> _Task to complete_
Word for word, restate the entries below and exclude every image.

> _Data for review_
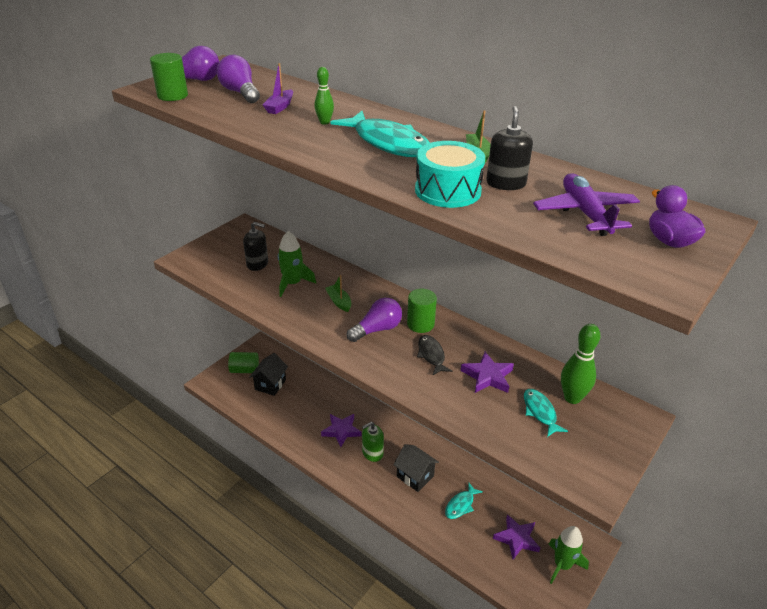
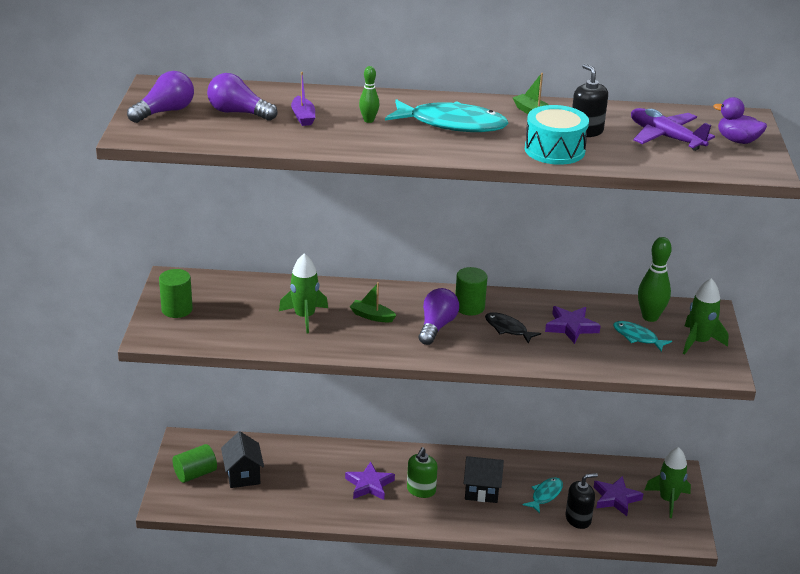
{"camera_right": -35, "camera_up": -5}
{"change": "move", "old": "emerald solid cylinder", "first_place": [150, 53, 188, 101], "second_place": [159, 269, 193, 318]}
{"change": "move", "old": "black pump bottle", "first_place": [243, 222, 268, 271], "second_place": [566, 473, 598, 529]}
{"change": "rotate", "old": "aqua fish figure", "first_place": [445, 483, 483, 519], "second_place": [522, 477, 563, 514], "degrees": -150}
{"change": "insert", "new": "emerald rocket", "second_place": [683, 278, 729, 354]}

> _Response box_
{"camera_right": -35, "camera_up": -5}
{"change": "move", "old": "emerald solid cylinder", "first_place": [150, 53, 188, 101], "second_place": [159, 269, 193, 318]}
{"change": "move", "old": "black pump bottle", "first_place": [243, 222, 268, 271], "second_place": [566, 473, 598, 529]}
{"change": "rotate", "old": "aqua fish figure", "first_place": [445, 483, 483, 519], "second_place": [522, 477, 563, 514], "degrees": -150}
{"change": "insert", "new": "emerald rocket", "second_place": [683, 278, 729, 354]}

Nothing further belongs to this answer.